**RECORDS:**
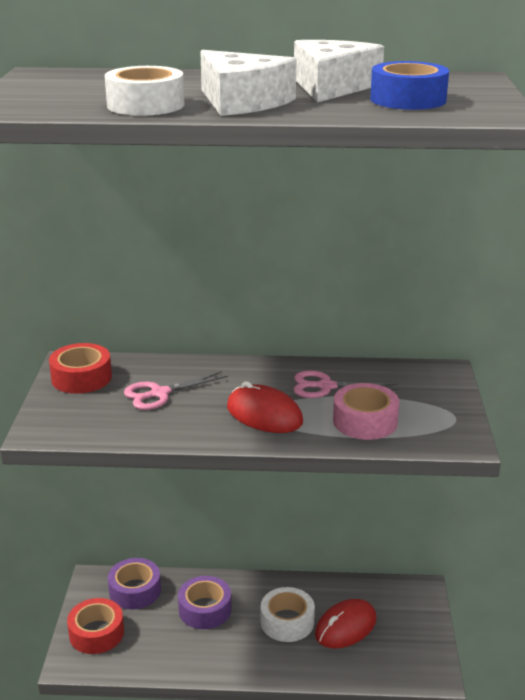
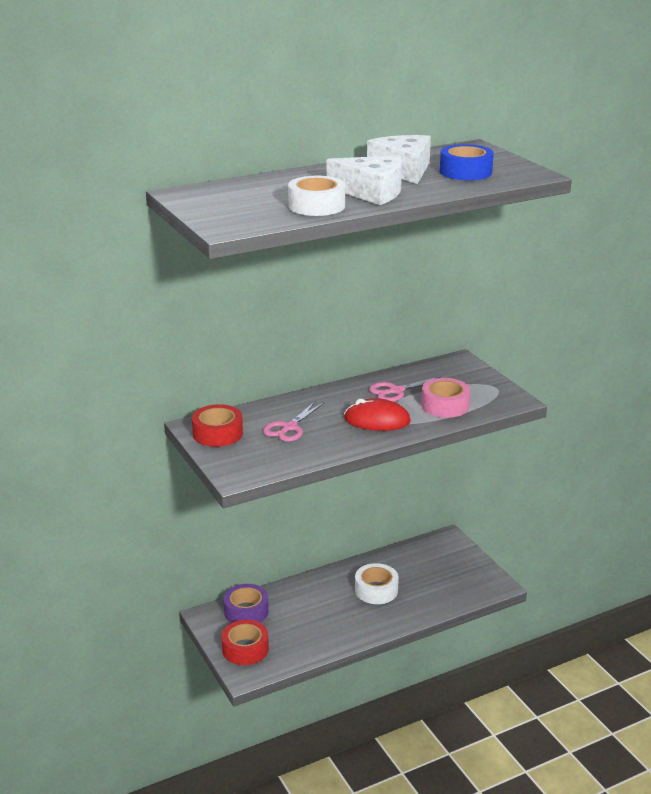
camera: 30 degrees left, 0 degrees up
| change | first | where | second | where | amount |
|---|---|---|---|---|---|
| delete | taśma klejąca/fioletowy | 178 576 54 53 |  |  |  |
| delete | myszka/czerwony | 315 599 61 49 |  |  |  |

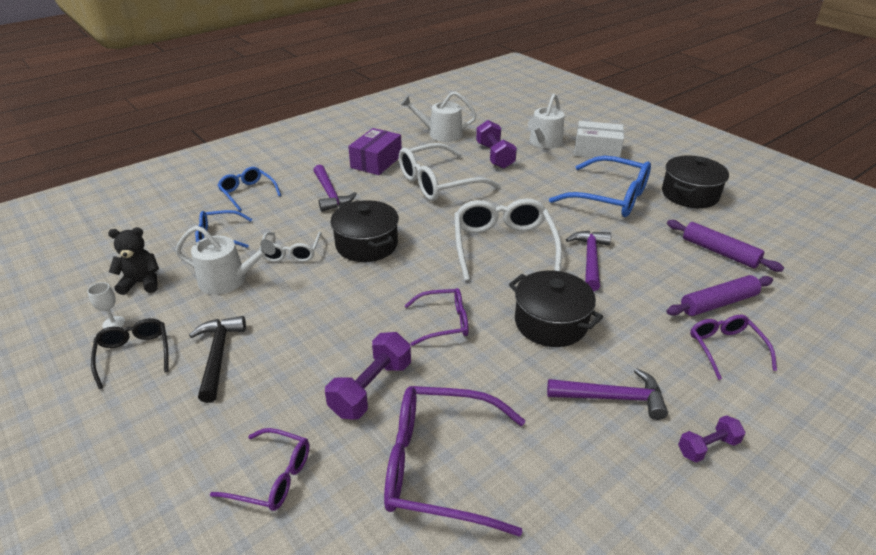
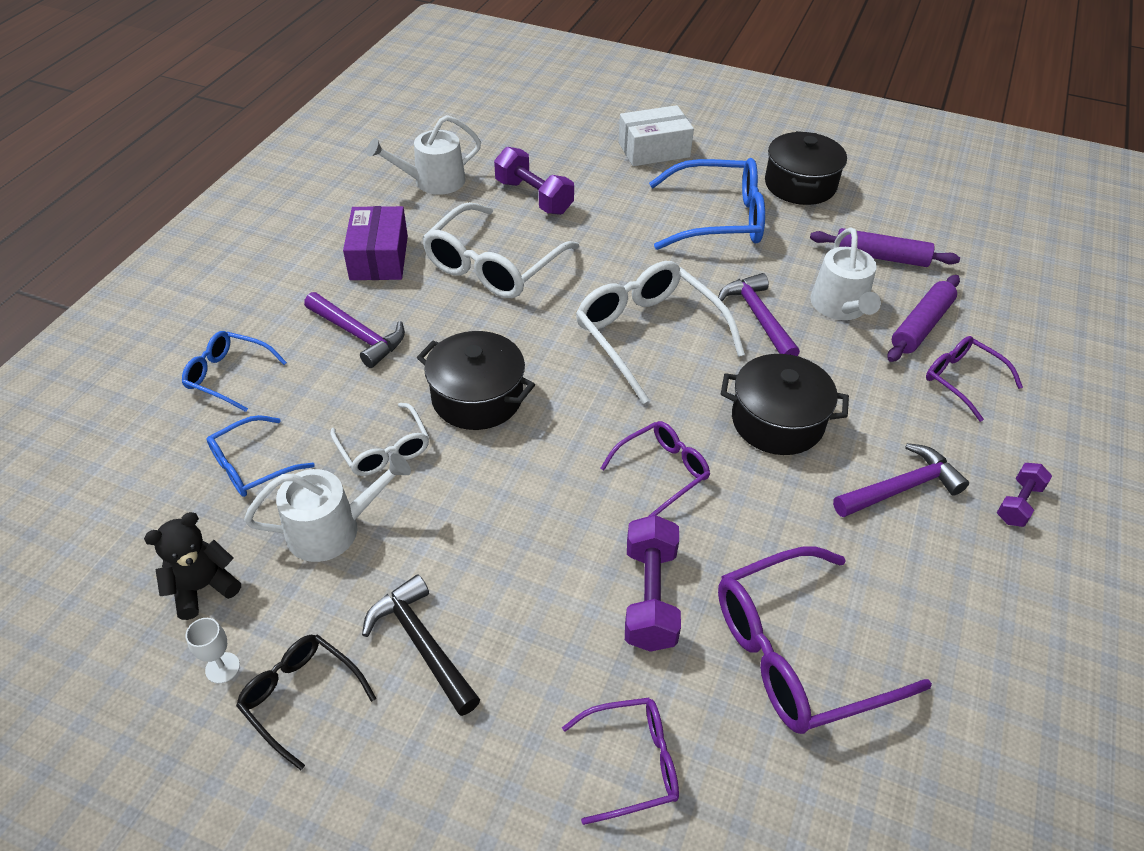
camera: 30 degrees left, 10 degrees up
| change | first | where | second | where | amount |
|---|---|---|---|---|---|
| move | konewka/biały | 528 94 36 54 |  | 810 228 71 92 |  |

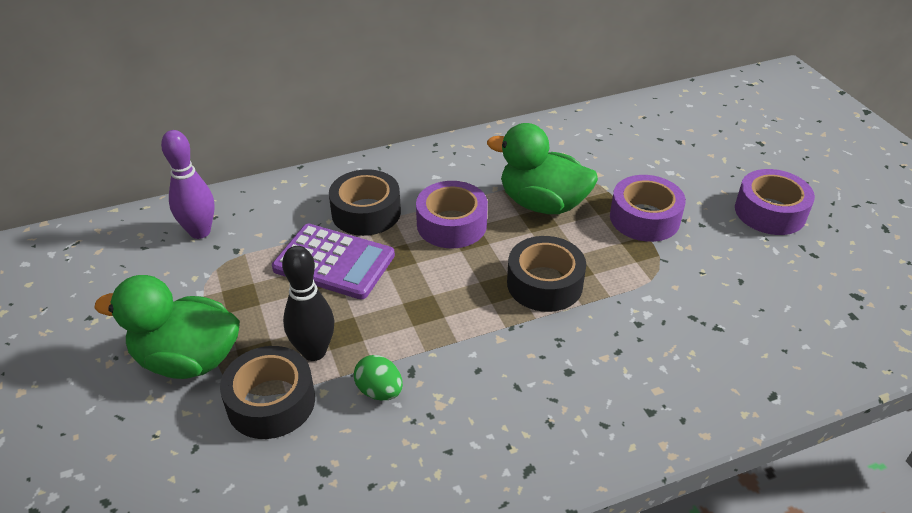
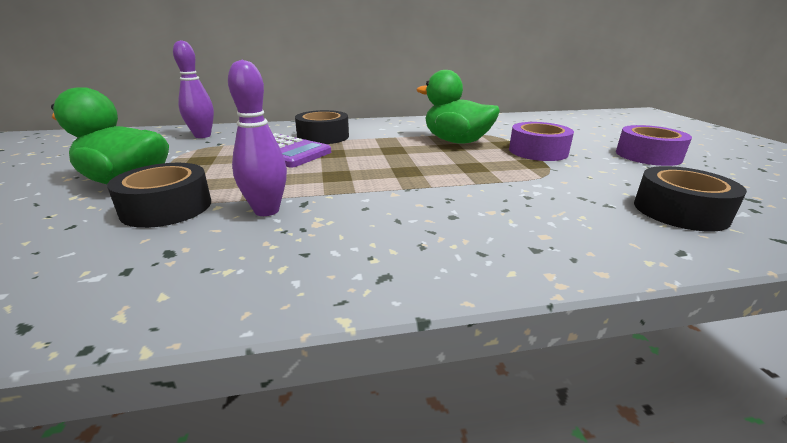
camera: 10 degrees right, 15 degrees down
| change | first | where | second | where | amount |
|---|---|---|---|---|---|
| replace | jajko/zielony | 354 355 49 45 | kręgiel/fioletowy | 228 60 59 156 |  |
| move | taśma klejąca/czarny | 507 236 79 76 |  | 634 166 113 66 |  |
| delete | kręgiel/czarny | 282 246 53 115 |  |  |  |
| delete | taśma klejąca/fioletowy | 416 181 72 67 |  |  |  |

**TASK TO CARRY OUT:** In your reply, every line of the material should appear exactly as written, and no picture should.

**REPLY:**
camera: 30 degrees left, 0 degrees up
| change | first | where | second | where | amount |
|---|---|---|---|---|---|
| delete | taśma klejąca/fioletowy | 178 576 54 53 |  |  |  |
| delete | myszka/czerwony | 315 599 61 49 |  |  |  |

camera: 30 degrees left, 10 degrees up
| change | first | where | second | where | amount |
|---|---|---|---|---|---|
| move | konewka/biały | 528 94 36 54 |  | 810 228 71 92 |  |

camera: 10 degrees right, 15 degrees down
| change | first | where | second | where | amount |
|---|---|---|---|---|---|
| replace | jajko/zielony | 354 355 49 45 | kręgiel/fioletowy | 228 60 59 156 |  |
| move | taśma klejąca/czarny | 507 236 79 76 |  | 634 166 113 66 |  |
| delete | kręgiel/czarny | 282 246 53 115 |  |  |  |
| delete | taśma klejąca/fioletowy | 416 181 72 67 |  |  |  |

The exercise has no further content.